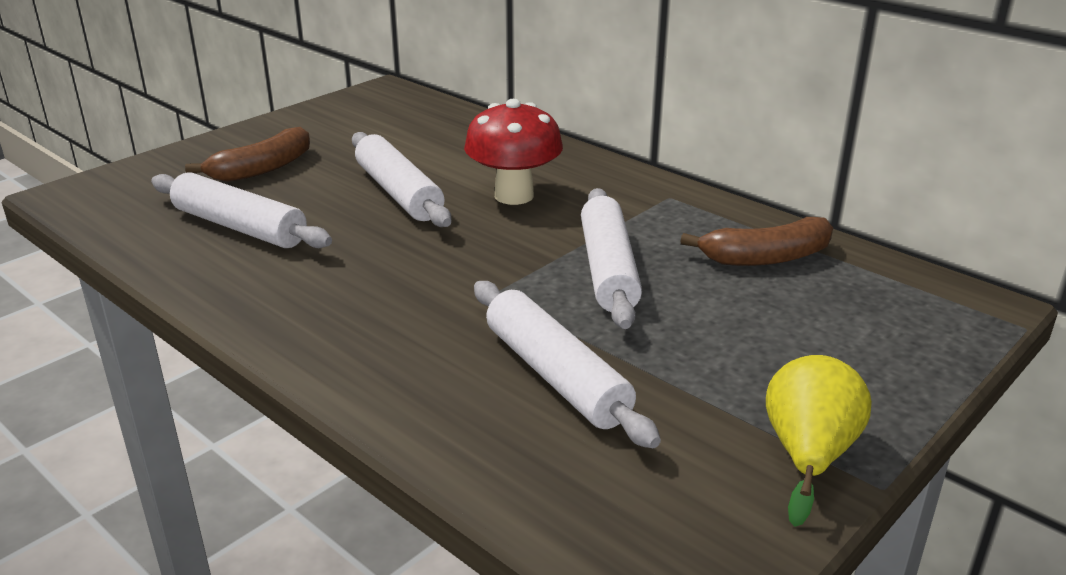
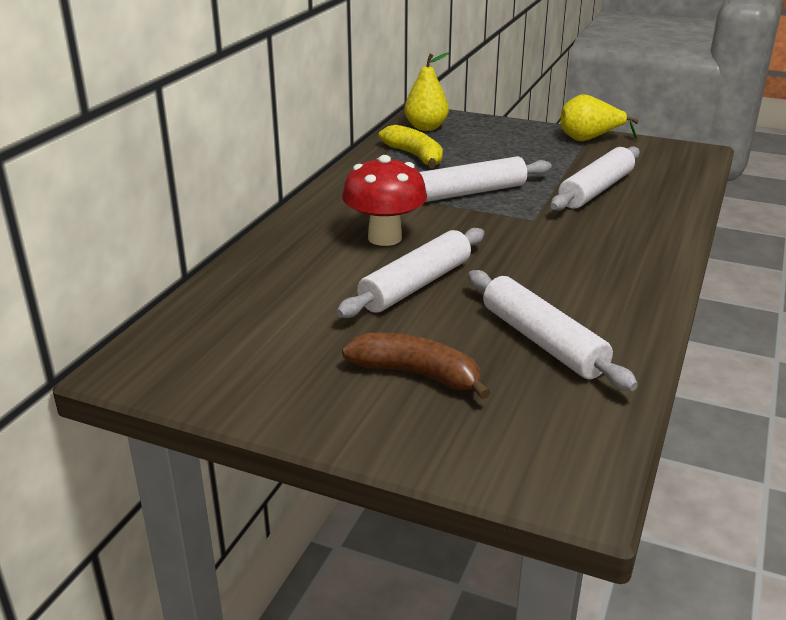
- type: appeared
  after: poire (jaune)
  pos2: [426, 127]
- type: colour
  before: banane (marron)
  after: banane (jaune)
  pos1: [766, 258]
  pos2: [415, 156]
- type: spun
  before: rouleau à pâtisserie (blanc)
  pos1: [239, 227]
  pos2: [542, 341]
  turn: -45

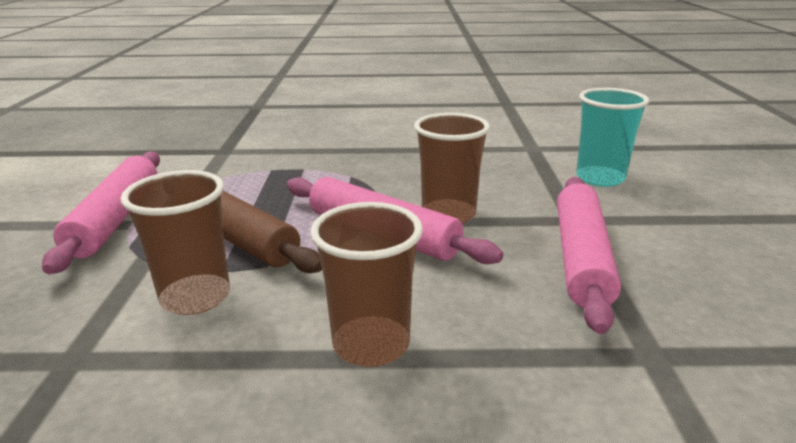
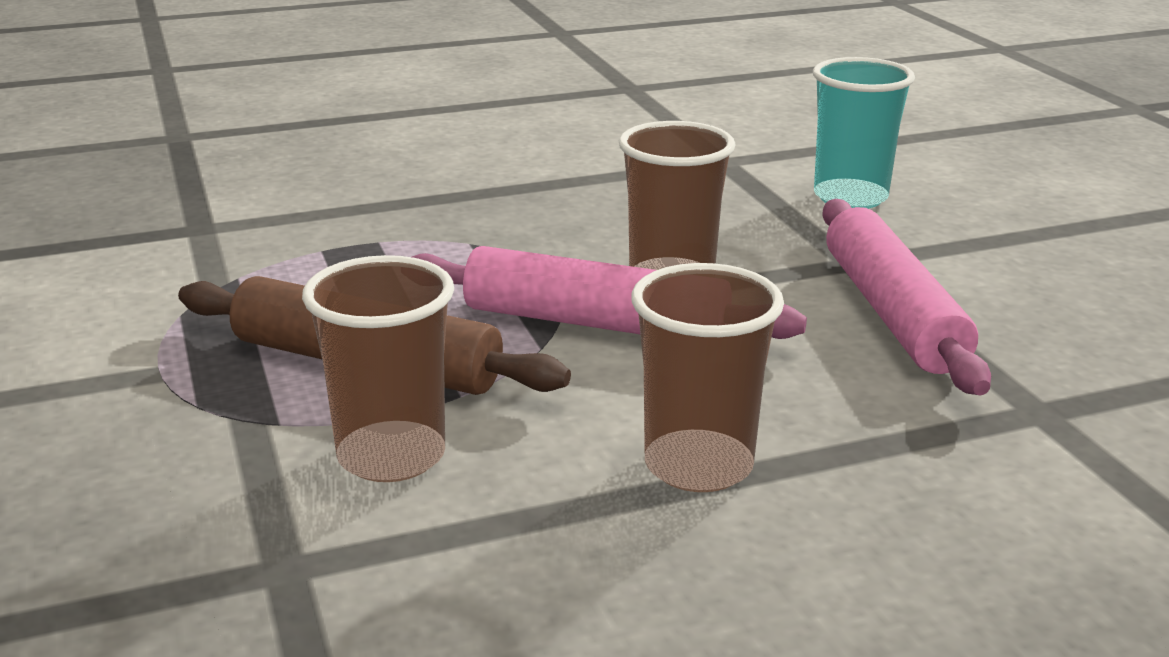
- type: missing
  before: rouleau à pâtisserie (rose)
  pos1: [116, 219]

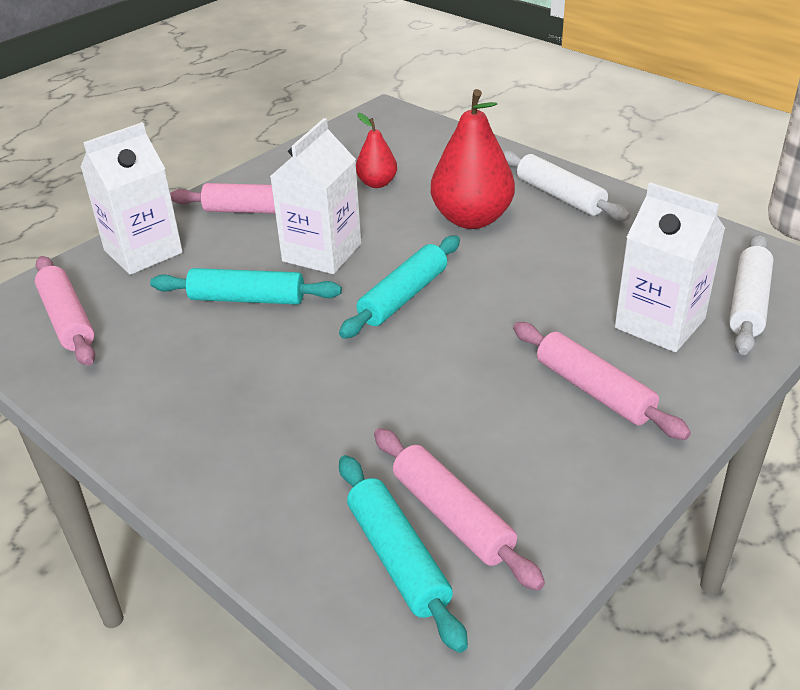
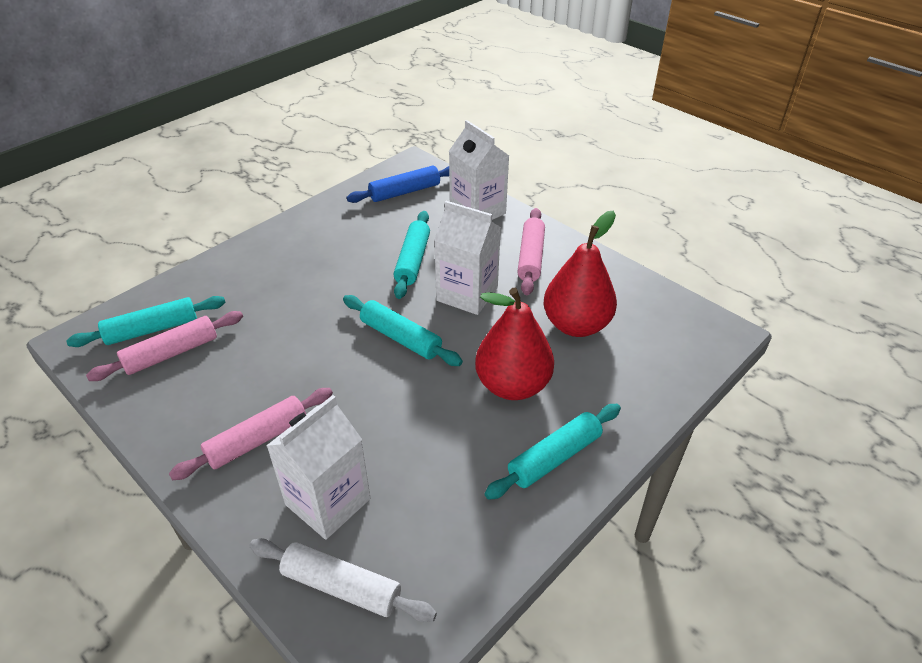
- type: colour
  before: rouleau à pâtisserie (rose)
  after: rouleau à pâtisserie (bleu)
  pos1: [67, 319]
  pos2: [405, 192]
- type: colour
  before: rouleau à pâtisserie (blanc)
  after: rouleau à pâtisserie (turquoise)
  pos1: [560, 196]
  pos2: [554, 457]
- type: size
  before: poire (rouge)
  pos1: [377, 183]
  pos2: [576, 325]
  scale: 1.87

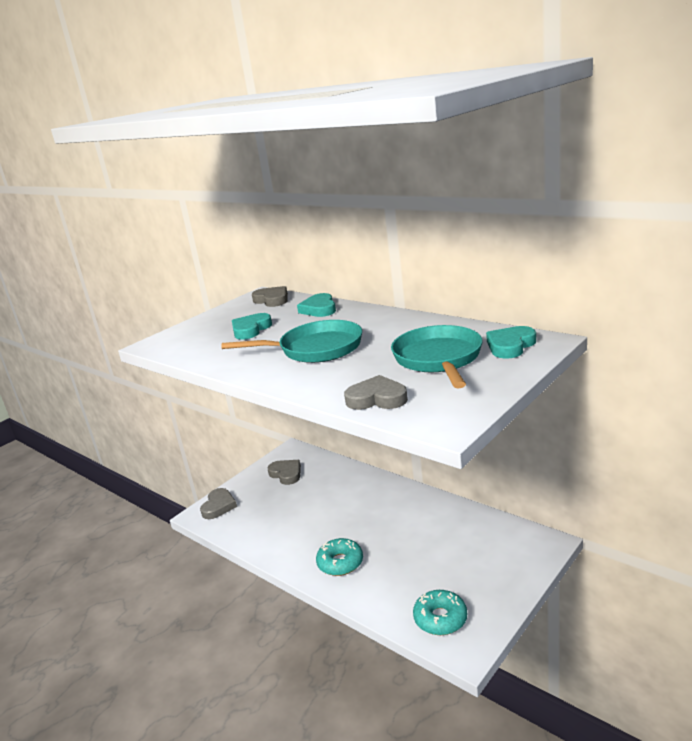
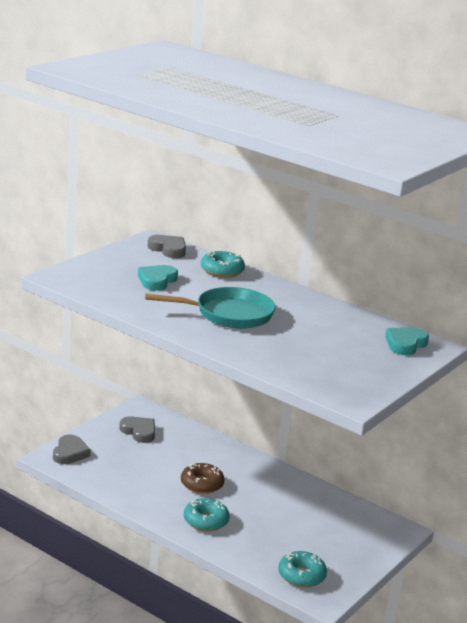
- type: missing
  before: cœur (gris)
  pos1: [377, 399]
- type: missing
  before: poêle (turquoise)
  pos1: [438, 359]
- type: appeared
  after: beignet (marron)
  pos2: [202, 484]
- type: exchanged
  before: cœur (turquoise)
  after: beignet (turquoise)
  pos1: [319, 309]
  pos2: [222, 271]

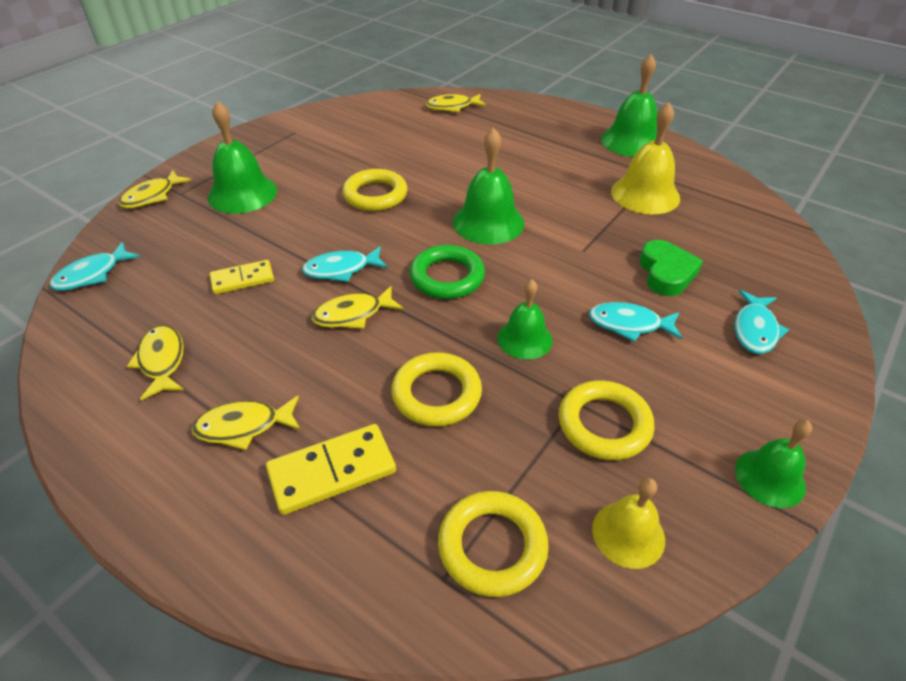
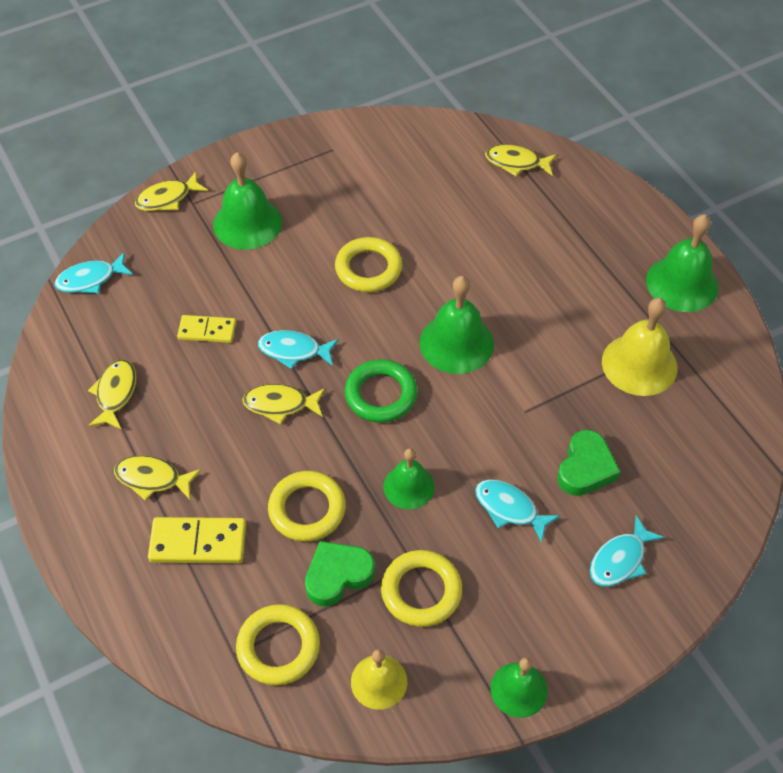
- type: appeared
  after: cœur (vert)
  pos2: [337, 575]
....
Return exactly the lines above, from the one with "pos1: [377, 183]" up to and including the one with "pos1: [319, 309]", and include no pictures.

Your response →
  pos1: [377, 183]
  pos2: [576, 325]
  scale: 1.87

- type: missing
  before: cœur (gris)
  pos1: [377, 399]
- type: missing
  before: poêle (turquoise)
  pos1: [438, 359]
- type: appeared
  after: beignet (marron)
  pos2: [202, 484]
- type: exchanged
  before: cœur (turquoise)
  after: beignet (turquoise)
  pos1: [319, 309]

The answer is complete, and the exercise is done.